### Work request
Where a line below holds the string "black", copy that line.

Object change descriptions

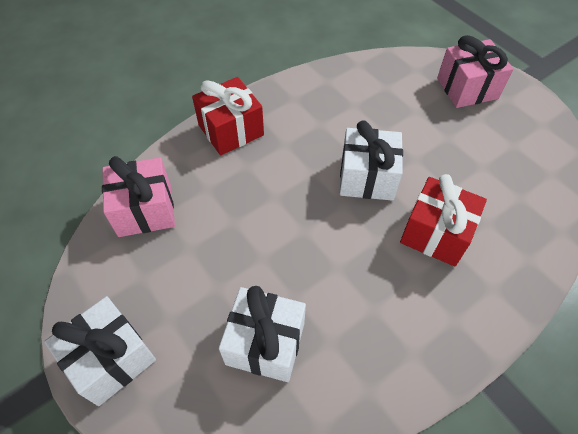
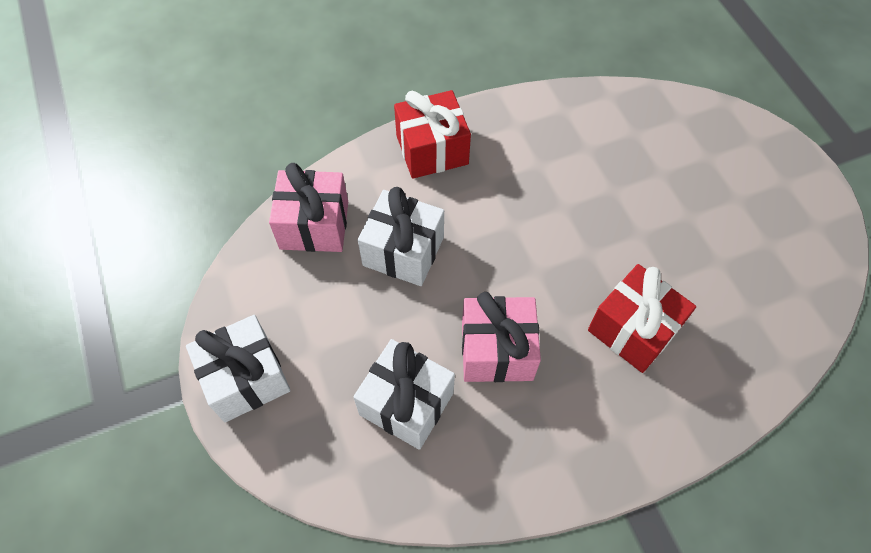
camera: 15 degrees right, 5 degrees up
(367, 177) = (574, 244): white gift -> white gift (403, 251)
(467, 88) = (737, 156): pink gift -> pink gift (497, 350)

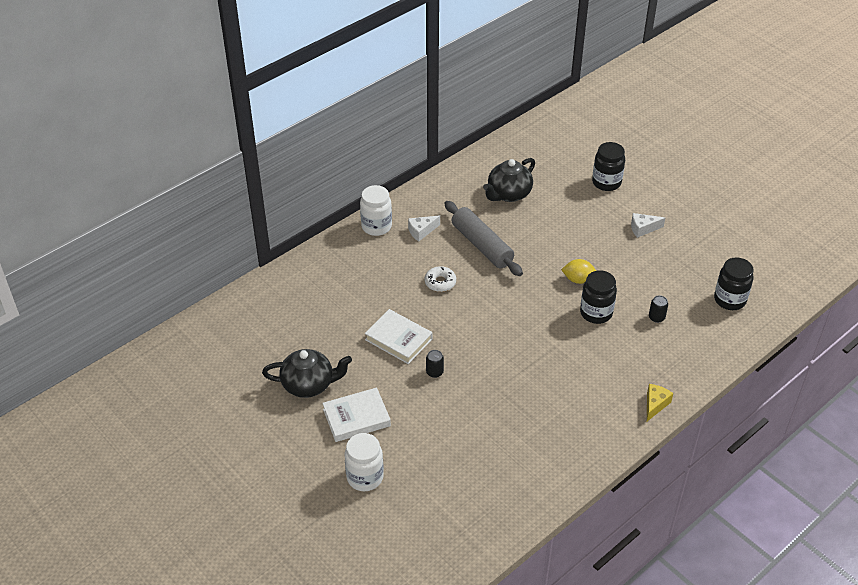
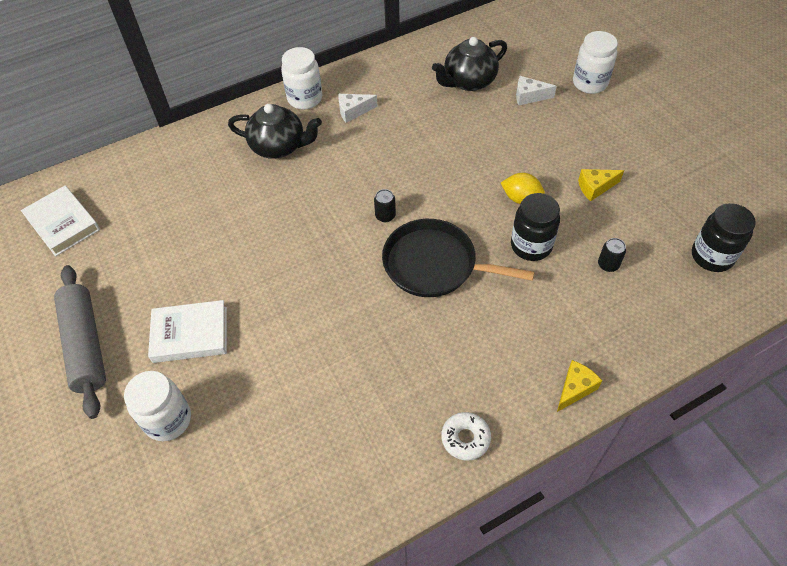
camera: 15 degrees right, 10 degrees up
(309, 384) = (152, 280): black teapot -> black teapot (279, 147)
(398, 339) = (279, 240): white book -> white book (63, 223)
(434, 372) = (306, 290): black can -> black can (385, 216)
(440, 282) = (353, 176): white donut -> white donut (465, 438)
(482, 245) = (417, 138): grey rolling pin -> grey rolling pin (86, 345)
(527, 338) = (435, 264): none -> black pan
(606, 182) = (589, 83): black jar -> white jar
(632, 263) = (595, 187): none -> yellow cheese
(643, 229) = (620, 146): white cheese -> white cheese (529, 96)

### Result of this exercise
(309, 384) = (152, 280): black teapot -> black teapot (279, 147)
(434, 372) = (306, 290): black can -> black can (385, 216)
(527, 338) = (435, 264): none -> black pan
(606, 182) = (589, 83): black jar -> white jar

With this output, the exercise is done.